Source records:
........

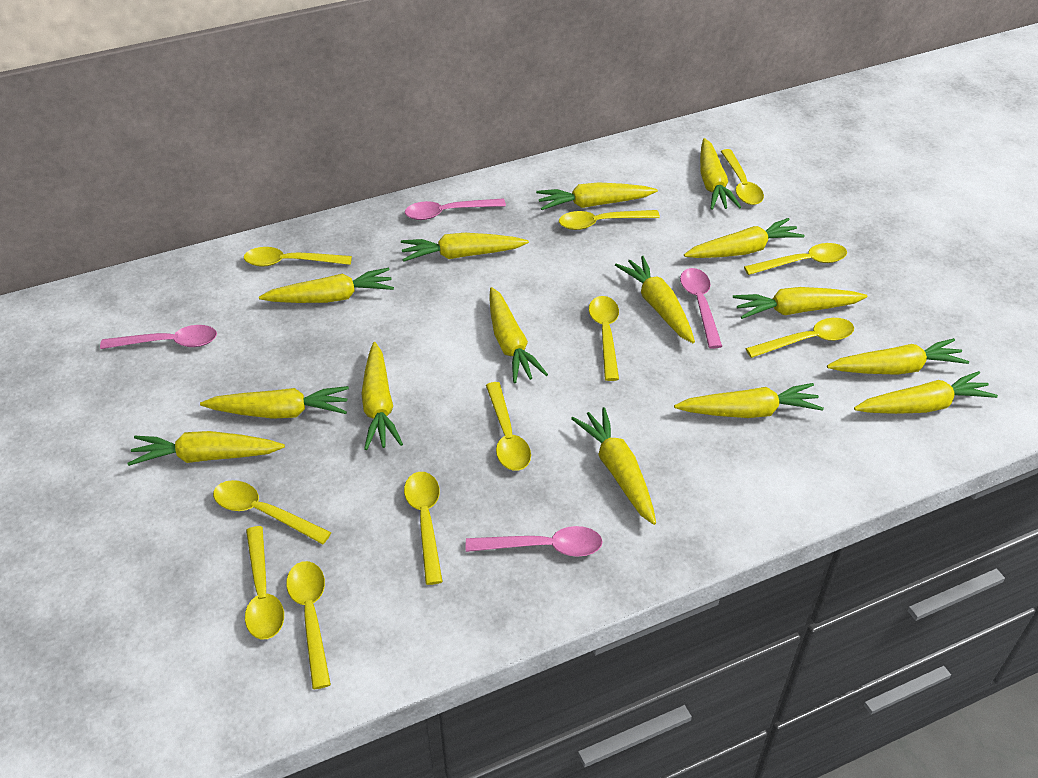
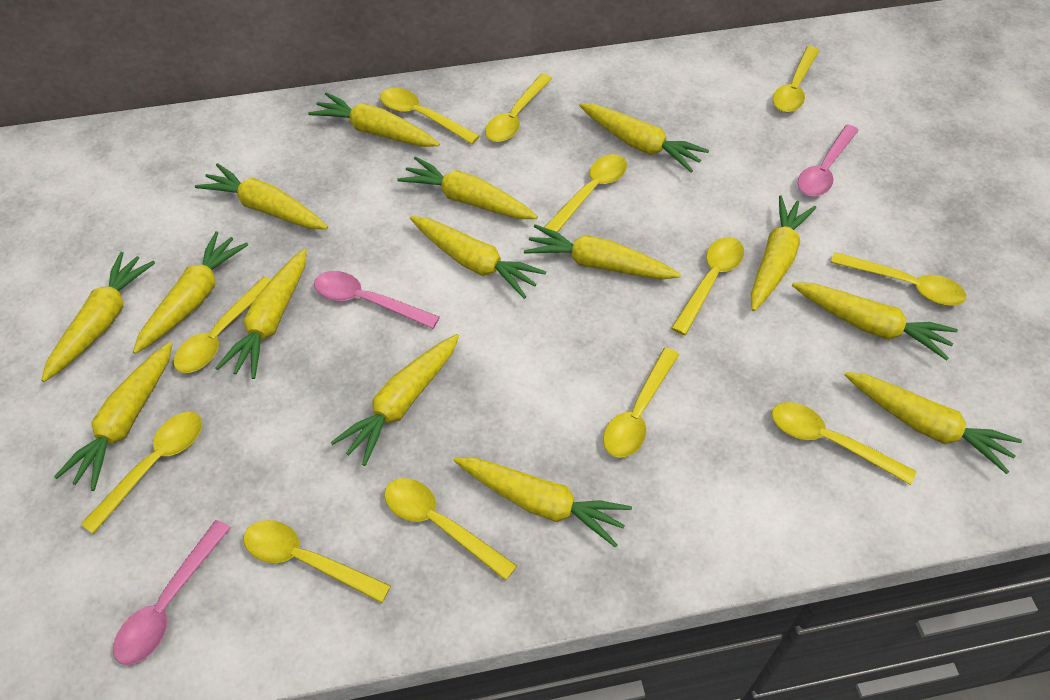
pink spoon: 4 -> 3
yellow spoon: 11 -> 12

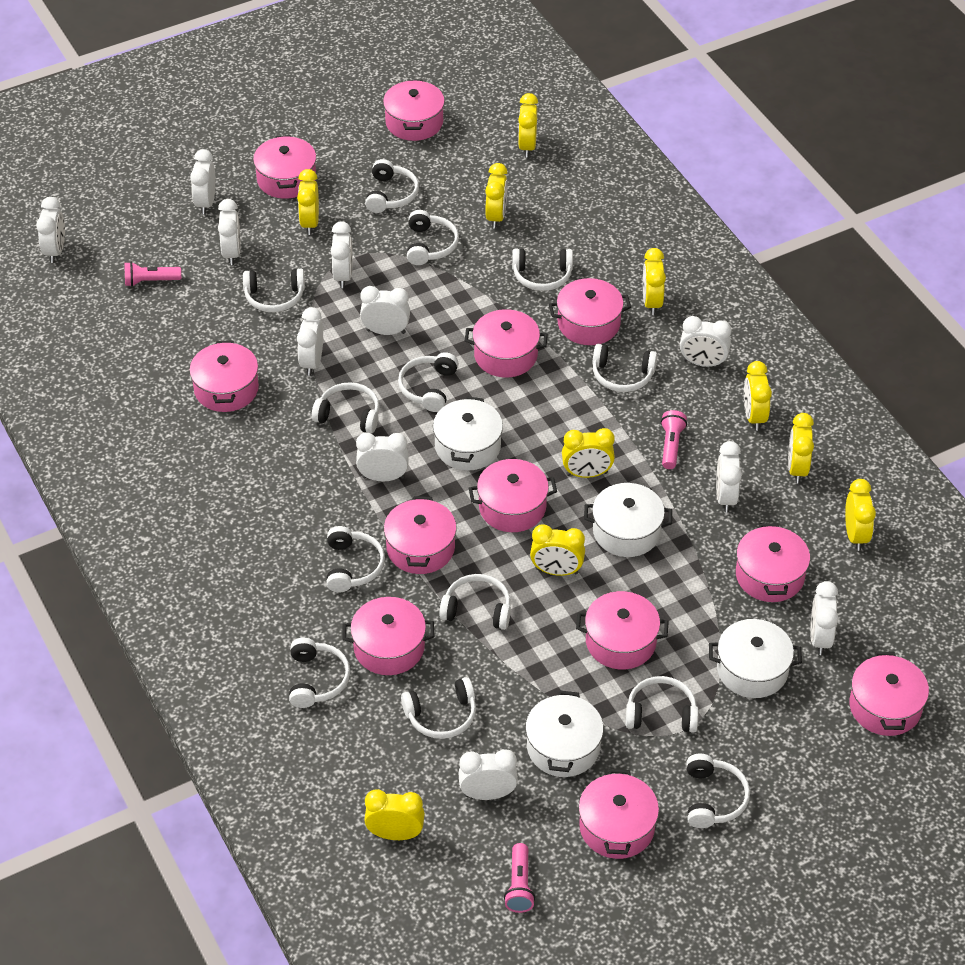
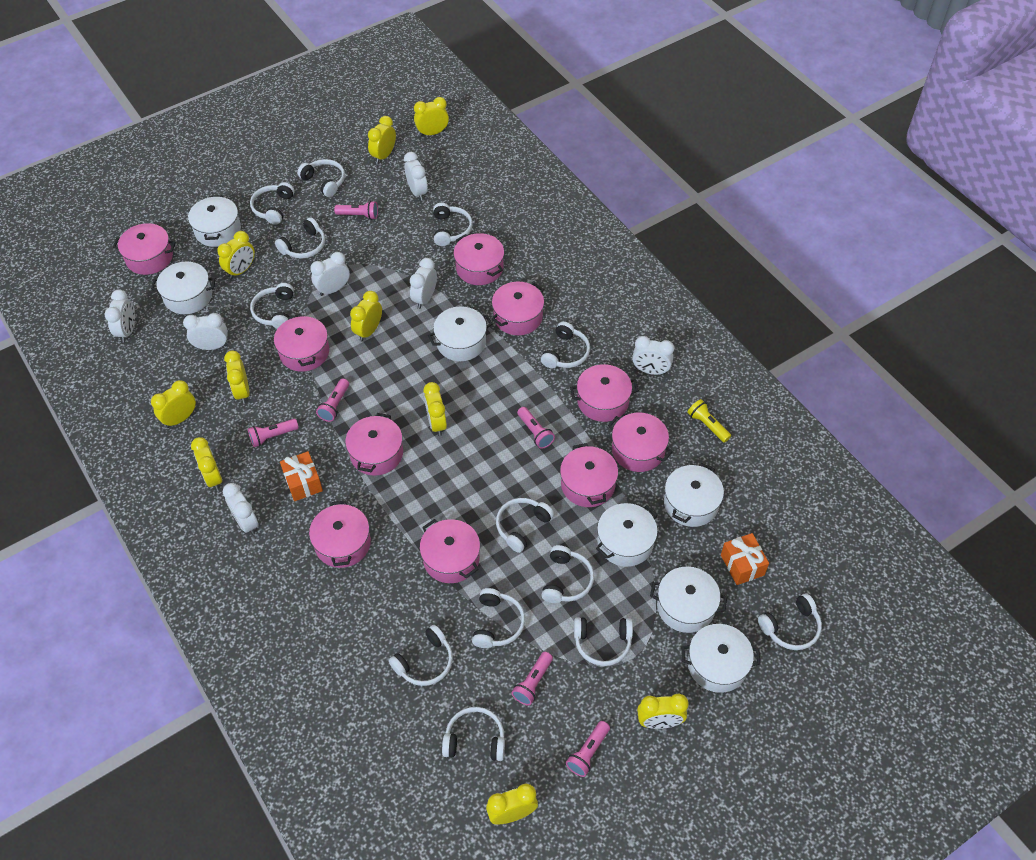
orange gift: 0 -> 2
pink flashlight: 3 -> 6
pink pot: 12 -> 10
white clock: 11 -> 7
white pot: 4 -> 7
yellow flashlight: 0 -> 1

........

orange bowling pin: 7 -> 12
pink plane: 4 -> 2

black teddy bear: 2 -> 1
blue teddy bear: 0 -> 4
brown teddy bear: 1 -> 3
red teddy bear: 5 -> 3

........

#### Work order:
Write out, word for word, the stretch of entries that begins at the line with "pink spoon: 4 -> 3" and ends at the line with "yellow flashlight: 0 -> 1". Pictures do not belong in it.

#### Task solution:
pink spoon: 4 -> 3
yellow spoon: 11 -> 12

orange gift: 0 -> 2
pink flashlight: 3 -> 6
pink pot: 12 -> 10
white clock: 11 -> 7
white pot: 4 -> 7
yellow flashlight: 0 -> 1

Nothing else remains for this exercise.